* EXERCISE INSTRUCTIONS
Check every line of the data below for the word "circle", then give only the number of lines that have it.

* EXTRACTED INFORMATION
+-------+

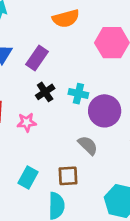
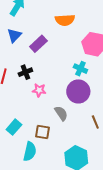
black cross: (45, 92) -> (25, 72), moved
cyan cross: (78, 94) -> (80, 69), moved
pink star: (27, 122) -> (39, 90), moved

+-------+

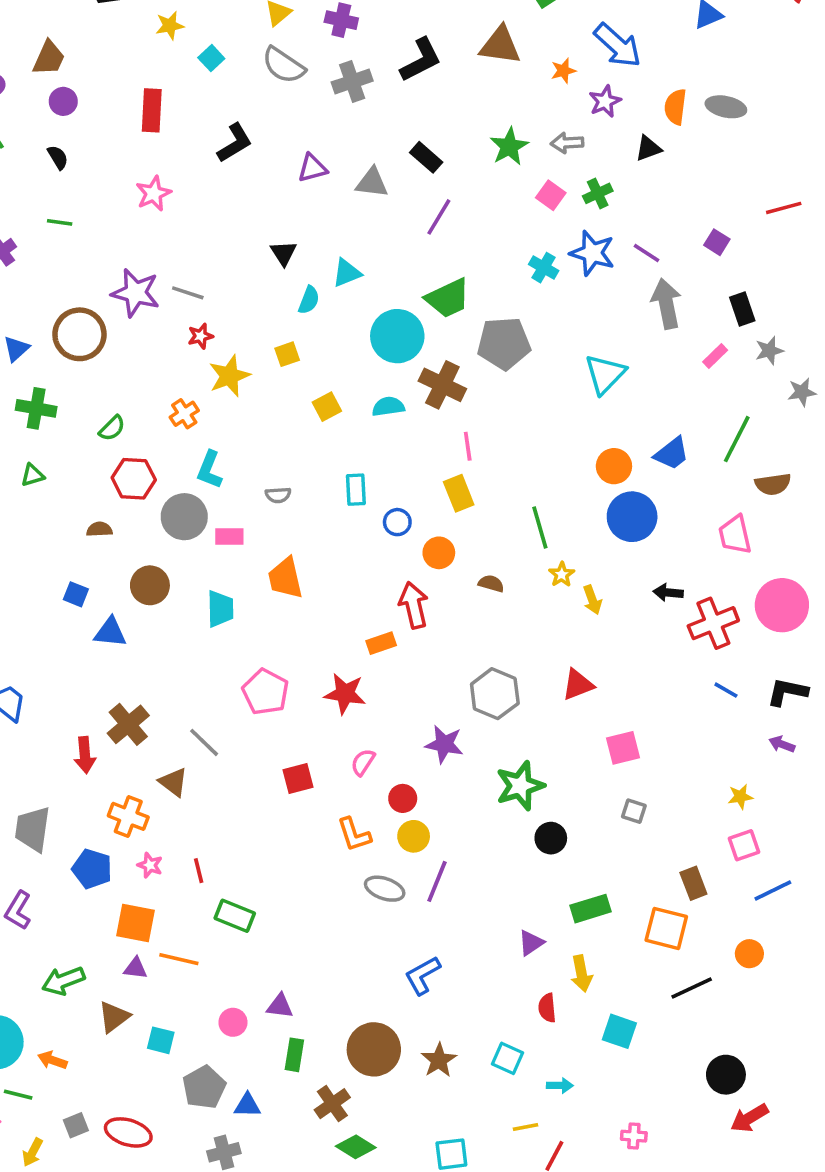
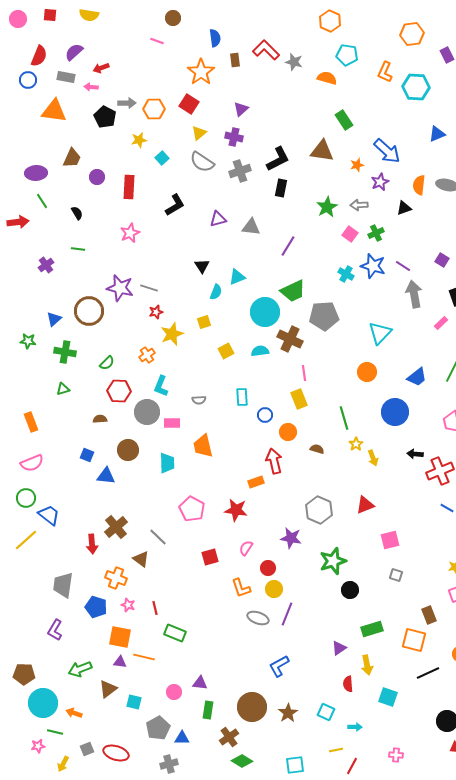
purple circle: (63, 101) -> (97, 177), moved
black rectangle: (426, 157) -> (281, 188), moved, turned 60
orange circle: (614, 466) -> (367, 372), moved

+-------+

* WRITTEN RESPONSE
2